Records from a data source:
════════
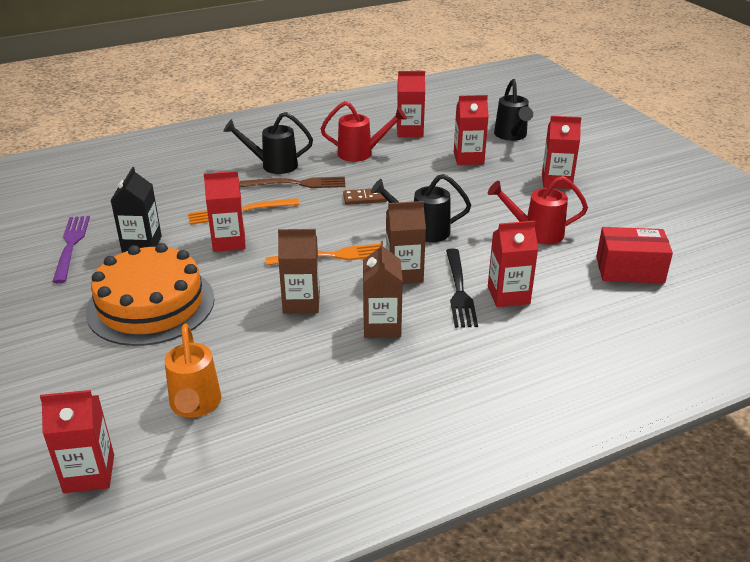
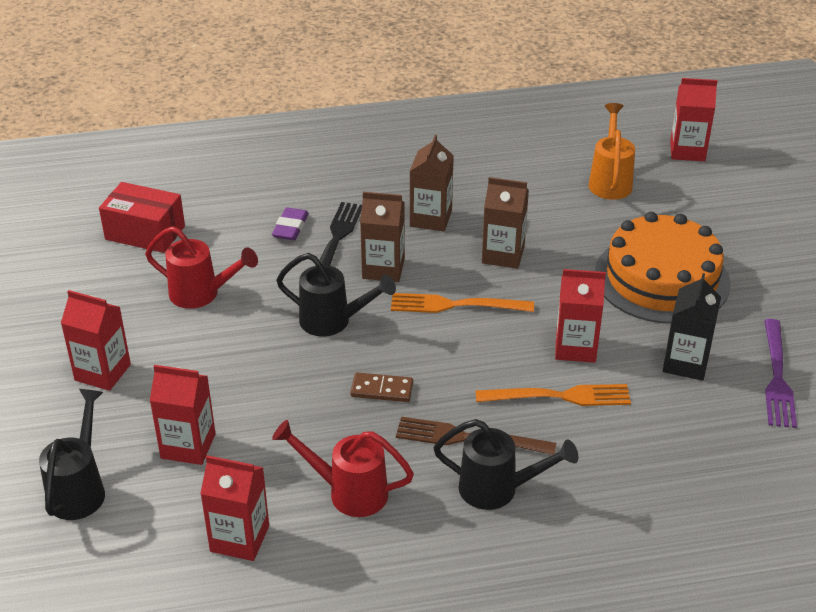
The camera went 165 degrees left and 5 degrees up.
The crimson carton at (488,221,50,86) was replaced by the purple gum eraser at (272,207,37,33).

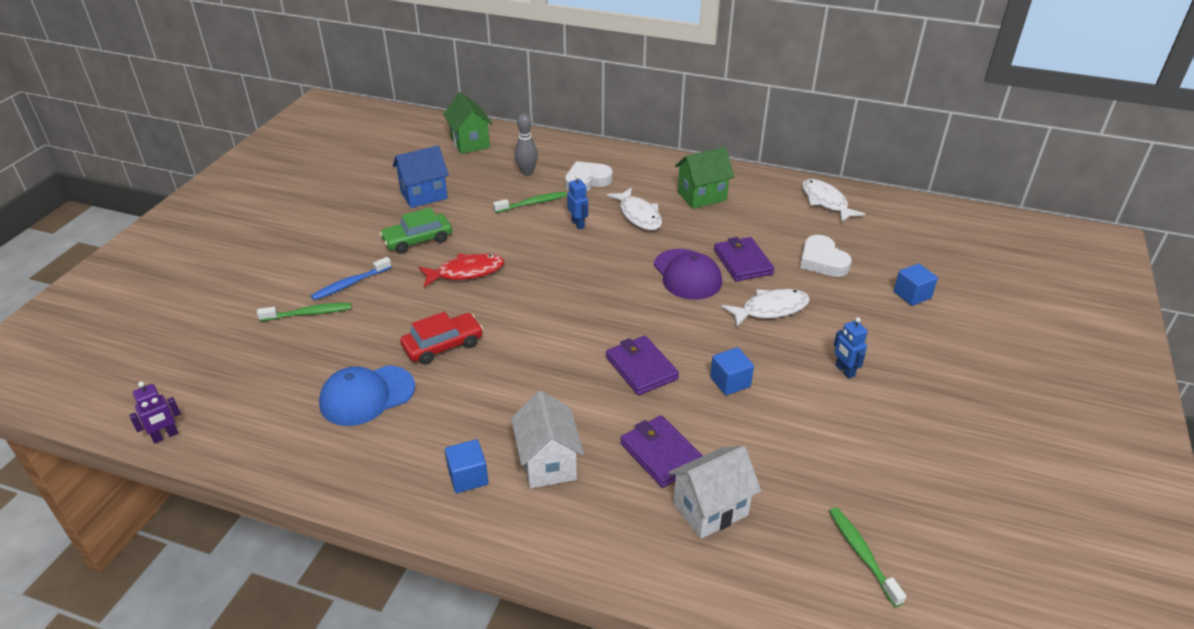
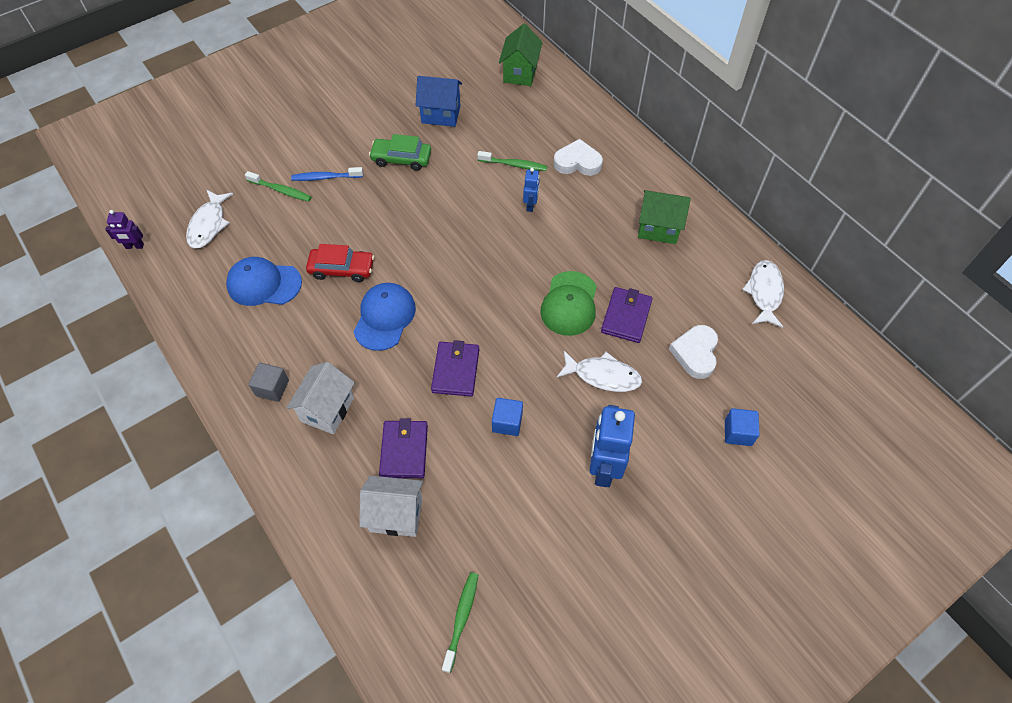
The camera went 35 degrees right and 20 degrees up.
The crimson fish figure at (418,253,86,34) disappeared.
The cobalt block at (445,439,43,54) became the grey block at (248,363,41,39).
The grey skittle at (514,114,24,61) disappeared.
The white fish figure moved from (607,187,55,43) to (186,190,47,59).
The purple peaked cap at (654,249,68,51) became the leaf-green peaked cap at (540,271,57,65).
The cobalt robot at (834,317,34,62) changed to 1.97 times the size.
The cobalt peaked cap at (353,283,63,68) appeared.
════════
The answer must be the line containing "The crimson fish" and every line after it through the end of the records, repeated exactly.

> _Exercise response_
The crimson fish figure at (418,253,86,34) disappeared.
The cobalt block at (445,439,43,54) became the grey block at (248,363,41,39).
The grey skittle at (514,114,24,61) disappeared.
The white fish figure moved from (607,187,55,43) to (186,190,47,59).
The purple peaked cap at (654,249,68,51) became the leaf-green peaked cap at (540,271,57,65).
The cobalt robot at (834,317,34,62) changed to 1.97 times the size.
The cobalt peaked cap at (353,283,63,68) appeared.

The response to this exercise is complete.